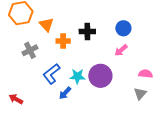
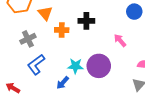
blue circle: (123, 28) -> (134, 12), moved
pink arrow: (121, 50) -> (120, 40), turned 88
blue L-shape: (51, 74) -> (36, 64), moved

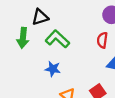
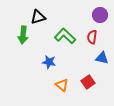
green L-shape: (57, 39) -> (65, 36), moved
- - -
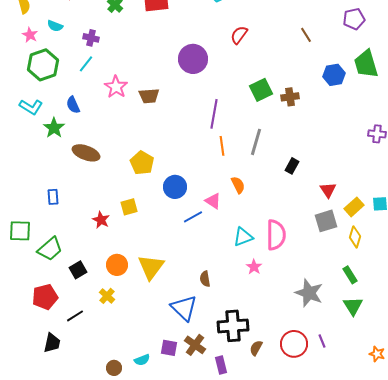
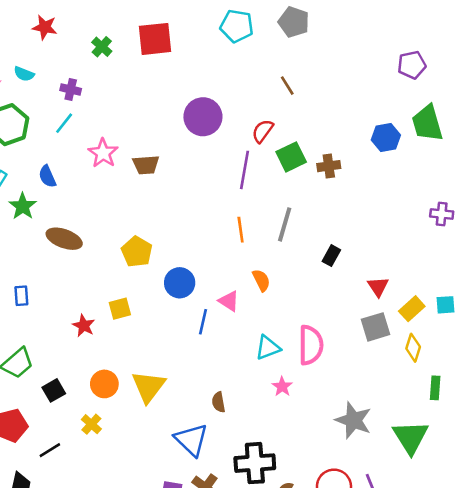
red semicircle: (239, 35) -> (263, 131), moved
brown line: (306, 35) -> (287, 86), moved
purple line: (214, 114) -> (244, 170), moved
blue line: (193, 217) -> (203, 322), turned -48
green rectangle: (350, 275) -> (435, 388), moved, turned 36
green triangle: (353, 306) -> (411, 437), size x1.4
- - -
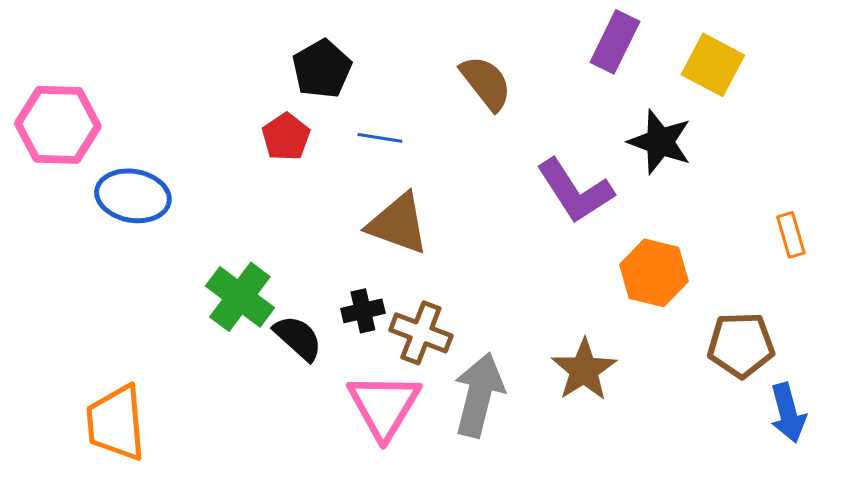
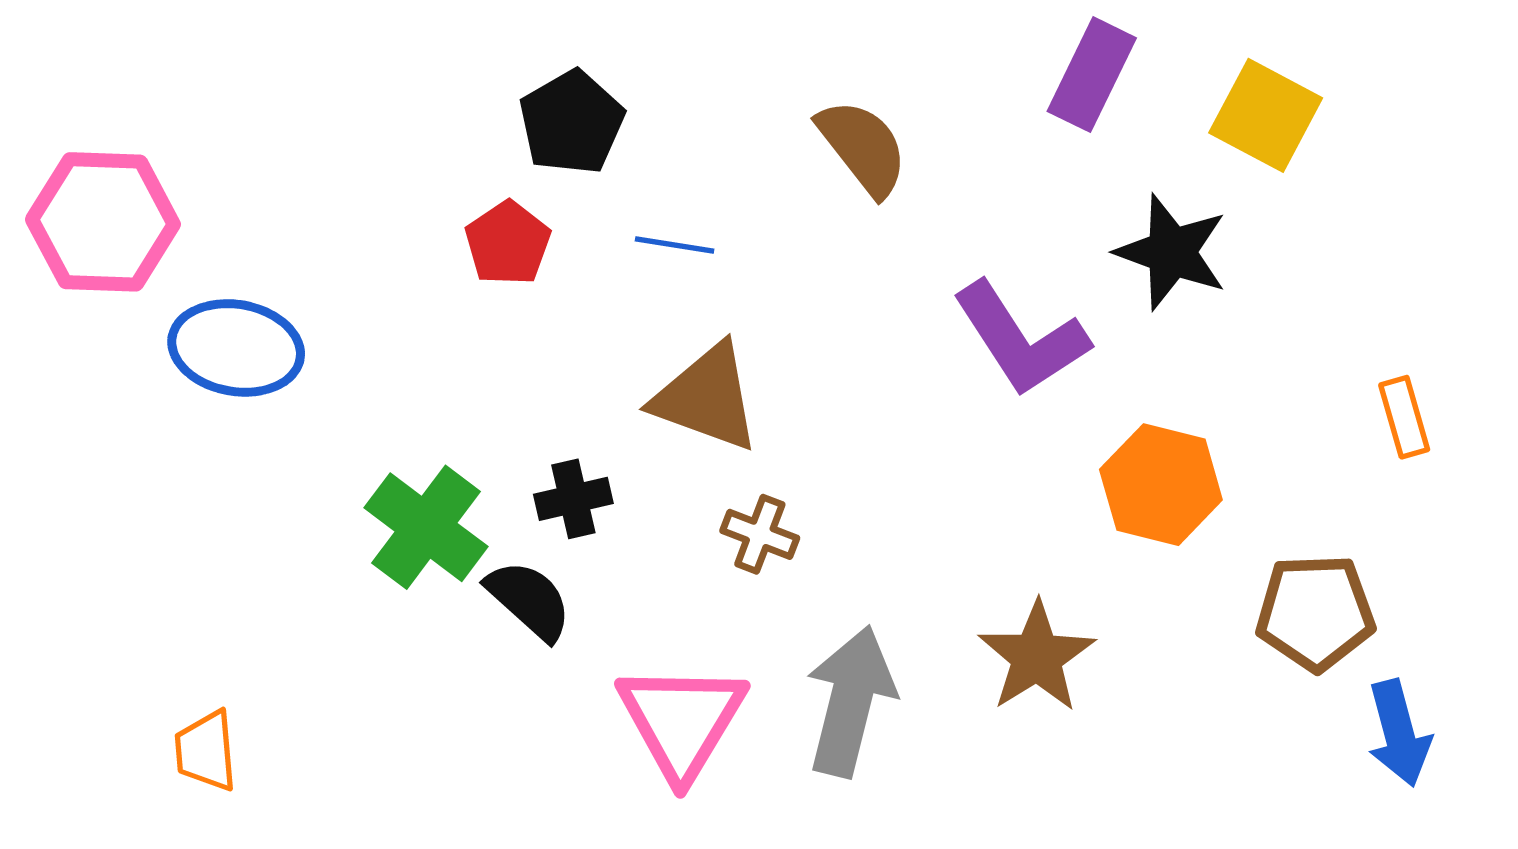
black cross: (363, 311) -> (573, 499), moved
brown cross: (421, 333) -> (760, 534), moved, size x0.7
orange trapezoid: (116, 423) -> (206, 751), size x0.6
- - -
◆ WORK TASK
Write down again, exactly as given, only the lines above that fall from the line with "red semicircle: (239, 35)" to the line with "green triangle: (353, 306)", inclusive.

◆ SOLUTION
red semicircle: (239, 35) -> (263, 131), moved
brown line: (306, 35) -> (287, 86), moved
purple line: (214, 114) -> (244, 170), moved
blue line: (193, 217) -> (203, 322), turned -48
green rectangle: (350, 275) -> (435, 388), moved, turned 36
green triangle: (353, 306) -> (411, 437), size x1.4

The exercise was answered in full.